Available records:
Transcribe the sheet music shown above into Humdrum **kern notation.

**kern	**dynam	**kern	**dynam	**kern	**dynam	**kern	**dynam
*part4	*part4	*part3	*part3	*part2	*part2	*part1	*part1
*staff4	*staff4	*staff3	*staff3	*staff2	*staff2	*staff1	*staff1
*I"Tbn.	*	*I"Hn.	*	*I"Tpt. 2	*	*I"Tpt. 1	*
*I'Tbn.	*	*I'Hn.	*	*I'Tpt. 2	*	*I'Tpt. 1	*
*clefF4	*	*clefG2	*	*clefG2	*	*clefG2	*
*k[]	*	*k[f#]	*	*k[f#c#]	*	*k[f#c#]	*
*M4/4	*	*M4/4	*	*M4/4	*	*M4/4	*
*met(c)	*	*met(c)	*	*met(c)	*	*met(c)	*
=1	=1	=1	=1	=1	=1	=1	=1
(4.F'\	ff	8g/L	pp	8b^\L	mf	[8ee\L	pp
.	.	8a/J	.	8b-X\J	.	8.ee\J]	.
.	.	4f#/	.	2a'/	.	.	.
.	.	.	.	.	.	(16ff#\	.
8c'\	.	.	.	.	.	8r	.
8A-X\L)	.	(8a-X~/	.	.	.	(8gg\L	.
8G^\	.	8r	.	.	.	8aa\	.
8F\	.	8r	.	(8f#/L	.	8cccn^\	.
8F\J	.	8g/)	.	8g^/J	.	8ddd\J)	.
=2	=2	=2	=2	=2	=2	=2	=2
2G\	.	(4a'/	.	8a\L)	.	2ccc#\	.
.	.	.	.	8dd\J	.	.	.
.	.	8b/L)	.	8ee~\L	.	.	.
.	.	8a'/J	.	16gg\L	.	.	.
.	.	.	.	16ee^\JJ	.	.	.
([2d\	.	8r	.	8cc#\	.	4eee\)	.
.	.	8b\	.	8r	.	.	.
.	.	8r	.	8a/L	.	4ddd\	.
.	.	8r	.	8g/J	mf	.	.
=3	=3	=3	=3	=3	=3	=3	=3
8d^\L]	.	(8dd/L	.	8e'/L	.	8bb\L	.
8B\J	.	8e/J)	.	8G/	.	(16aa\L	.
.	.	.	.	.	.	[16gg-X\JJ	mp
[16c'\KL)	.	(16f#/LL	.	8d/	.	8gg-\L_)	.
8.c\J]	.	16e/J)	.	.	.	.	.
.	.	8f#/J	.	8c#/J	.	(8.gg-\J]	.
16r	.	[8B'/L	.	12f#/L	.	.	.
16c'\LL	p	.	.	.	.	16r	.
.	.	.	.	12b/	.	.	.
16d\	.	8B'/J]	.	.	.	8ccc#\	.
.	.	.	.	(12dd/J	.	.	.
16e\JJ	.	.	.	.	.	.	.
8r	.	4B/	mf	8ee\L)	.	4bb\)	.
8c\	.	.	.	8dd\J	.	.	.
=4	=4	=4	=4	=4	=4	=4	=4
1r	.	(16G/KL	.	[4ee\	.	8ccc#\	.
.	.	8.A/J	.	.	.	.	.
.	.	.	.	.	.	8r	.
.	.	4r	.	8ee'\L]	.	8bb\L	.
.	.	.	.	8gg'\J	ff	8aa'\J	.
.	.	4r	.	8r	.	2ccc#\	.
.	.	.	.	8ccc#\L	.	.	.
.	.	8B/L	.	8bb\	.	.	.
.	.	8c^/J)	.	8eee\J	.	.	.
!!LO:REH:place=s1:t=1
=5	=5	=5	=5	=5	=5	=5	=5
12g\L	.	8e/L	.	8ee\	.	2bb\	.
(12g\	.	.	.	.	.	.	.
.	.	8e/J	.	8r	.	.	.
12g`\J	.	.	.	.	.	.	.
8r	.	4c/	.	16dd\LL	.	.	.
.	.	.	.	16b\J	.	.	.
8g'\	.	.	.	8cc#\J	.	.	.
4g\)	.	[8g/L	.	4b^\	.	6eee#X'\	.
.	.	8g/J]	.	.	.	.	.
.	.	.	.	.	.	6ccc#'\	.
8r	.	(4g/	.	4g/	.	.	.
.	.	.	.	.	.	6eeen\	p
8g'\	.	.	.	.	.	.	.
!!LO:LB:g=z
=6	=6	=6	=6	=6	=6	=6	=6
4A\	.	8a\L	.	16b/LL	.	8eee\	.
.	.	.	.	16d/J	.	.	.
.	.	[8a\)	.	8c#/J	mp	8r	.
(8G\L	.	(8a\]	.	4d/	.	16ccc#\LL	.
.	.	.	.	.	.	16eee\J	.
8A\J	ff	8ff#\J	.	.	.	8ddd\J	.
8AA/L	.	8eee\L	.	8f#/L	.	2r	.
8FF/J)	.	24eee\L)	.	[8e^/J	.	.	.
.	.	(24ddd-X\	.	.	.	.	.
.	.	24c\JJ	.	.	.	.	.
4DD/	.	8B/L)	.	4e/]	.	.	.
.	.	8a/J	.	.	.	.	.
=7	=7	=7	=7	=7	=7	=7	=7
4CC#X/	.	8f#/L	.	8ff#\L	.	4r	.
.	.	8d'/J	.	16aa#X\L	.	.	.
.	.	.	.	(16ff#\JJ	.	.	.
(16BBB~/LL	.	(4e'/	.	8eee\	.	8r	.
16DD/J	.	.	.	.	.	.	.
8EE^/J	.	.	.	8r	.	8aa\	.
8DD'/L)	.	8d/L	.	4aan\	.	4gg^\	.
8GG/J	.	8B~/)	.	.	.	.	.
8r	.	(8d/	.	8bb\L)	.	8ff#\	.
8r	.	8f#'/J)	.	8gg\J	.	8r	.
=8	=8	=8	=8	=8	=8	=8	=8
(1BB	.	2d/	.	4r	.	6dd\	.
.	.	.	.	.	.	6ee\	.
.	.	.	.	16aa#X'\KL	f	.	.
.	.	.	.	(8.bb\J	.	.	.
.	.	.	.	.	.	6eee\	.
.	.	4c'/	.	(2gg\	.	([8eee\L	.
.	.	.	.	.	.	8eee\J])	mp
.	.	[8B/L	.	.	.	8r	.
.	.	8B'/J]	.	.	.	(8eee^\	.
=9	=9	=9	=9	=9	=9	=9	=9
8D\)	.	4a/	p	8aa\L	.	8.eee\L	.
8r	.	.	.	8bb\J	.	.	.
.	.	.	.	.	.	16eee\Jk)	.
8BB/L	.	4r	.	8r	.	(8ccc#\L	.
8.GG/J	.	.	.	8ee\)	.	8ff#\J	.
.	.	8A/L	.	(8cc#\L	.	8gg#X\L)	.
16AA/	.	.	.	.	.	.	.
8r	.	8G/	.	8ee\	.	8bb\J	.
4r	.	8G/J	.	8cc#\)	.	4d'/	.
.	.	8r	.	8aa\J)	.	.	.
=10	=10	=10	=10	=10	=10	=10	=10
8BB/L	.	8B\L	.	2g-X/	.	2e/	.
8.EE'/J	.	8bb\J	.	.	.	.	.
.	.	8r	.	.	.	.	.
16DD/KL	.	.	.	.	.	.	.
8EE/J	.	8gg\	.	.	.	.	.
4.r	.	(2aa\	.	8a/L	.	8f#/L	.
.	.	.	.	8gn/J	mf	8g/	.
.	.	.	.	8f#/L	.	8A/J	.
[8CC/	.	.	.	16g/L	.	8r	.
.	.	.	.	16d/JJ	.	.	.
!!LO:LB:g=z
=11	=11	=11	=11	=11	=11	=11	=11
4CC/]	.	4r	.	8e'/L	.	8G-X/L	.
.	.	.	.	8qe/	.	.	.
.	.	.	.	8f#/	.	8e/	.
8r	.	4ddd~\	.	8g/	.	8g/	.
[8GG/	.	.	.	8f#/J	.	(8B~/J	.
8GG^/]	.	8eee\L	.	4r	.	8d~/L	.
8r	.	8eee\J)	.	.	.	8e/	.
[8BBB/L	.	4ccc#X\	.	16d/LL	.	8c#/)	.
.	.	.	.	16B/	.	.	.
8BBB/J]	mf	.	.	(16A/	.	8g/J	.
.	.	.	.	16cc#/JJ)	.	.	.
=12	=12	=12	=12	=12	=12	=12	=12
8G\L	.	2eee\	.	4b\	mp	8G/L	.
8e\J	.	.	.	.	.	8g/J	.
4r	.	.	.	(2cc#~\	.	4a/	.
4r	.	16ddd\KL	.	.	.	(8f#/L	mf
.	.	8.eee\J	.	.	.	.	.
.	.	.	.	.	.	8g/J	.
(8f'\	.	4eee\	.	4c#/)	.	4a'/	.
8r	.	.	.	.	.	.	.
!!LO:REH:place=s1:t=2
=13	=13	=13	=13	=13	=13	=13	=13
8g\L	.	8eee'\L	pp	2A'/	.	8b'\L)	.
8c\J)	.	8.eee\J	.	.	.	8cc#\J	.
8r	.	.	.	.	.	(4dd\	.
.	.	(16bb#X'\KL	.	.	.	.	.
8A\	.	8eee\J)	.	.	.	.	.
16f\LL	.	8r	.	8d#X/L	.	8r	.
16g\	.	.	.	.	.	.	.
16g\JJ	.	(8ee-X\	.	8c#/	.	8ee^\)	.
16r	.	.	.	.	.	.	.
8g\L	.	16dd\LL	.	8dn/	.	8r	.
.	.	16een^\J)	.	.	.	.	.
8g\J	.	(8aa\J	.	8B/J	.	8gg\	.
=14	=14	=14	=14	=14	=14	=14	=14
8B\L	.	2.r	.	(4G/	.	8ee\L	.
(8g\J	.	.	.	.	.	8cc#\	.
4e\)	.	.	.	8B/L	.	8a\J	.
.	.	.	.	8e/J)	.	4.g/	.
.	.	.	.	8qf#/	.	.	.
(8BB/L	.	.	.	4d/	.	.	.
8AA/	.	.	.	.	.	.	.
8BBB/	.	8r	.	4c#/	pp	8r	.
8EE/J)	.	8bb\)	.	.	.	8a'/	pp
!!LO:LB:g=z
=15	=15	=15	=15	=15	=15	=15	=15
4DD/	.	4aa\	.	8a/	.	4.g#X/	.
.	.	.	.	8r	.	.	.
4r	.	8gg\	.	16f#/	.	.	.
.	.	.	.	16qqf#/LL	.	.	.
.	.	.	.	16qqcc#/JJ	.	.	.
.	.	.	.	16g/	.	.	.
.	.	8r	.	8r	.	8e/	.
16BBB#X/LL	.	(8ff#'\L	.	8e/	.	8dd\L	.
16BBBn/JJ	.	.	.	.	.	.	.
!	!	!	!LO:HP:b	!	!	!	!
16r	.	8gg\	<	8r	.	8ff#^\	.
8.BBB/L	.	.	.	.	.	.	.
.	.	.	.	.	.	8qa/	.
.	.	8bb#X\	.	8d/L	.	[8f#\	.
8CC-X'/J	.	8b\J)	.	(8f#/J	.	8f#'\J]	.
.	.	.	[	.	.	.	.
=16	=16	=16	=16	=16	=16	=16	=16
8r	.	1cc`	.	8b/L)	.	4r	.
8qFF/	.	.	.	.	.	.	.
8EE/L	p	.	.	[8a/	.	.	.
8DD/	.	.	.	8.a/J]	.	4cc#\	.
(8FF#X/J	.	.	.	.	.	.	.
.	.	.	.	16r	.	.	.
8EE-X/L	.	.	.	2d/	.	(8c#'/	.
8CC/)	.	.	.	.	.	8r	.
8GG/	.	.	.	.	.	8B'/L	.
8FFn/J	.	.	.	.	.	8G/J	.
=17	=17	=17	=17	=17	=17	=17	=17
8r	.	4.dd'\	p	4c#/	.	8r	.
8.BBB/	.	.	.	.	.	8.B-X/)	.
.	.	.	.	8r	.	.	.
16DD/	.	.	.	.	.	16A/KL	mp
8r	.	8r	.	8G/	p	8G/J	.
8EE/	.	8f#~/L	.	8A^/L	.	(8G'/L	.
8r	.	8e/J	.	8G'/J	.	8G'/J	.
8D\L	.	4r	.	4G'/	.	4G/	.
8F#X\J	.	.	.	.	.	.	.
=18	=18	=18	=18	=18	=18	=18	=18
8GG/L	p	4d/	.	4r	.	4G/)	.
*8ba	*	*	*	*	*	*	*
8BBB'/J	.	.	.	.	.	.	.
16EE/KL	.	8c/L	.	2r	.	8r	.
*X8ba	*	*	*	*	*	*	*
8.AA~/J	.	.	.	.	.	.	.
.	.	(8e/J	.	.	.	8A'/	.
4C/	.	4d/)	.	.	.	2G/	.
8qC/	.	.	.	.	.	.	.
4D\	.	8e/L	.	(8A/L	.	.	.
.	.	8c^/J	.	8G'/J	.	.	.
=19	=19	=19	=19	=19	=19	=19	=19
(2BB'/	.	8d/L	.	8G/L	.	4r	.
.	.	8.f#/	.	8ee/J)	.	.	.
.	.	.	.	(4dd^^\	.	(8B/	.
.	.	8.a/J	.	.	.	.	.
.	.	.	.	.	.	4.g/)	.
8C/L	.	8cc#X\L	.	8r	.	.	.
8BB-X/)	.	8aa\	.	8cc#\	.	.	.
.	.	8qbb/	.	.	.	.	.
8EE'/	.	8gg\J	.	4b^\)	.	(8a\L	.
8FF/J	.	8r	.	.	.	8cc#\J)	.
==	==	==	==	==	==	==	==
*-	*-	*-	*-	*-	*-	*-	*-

Exercise requirements:
Locate each line in the data above that contains the string "kern", and copy every one of those lines.

Correct result:
Transcribe the sheet music shown above into Humdrum **kern notation.
**kern	**dynam	**kern	**dynam	**kern	**dynam	**kern	**dynam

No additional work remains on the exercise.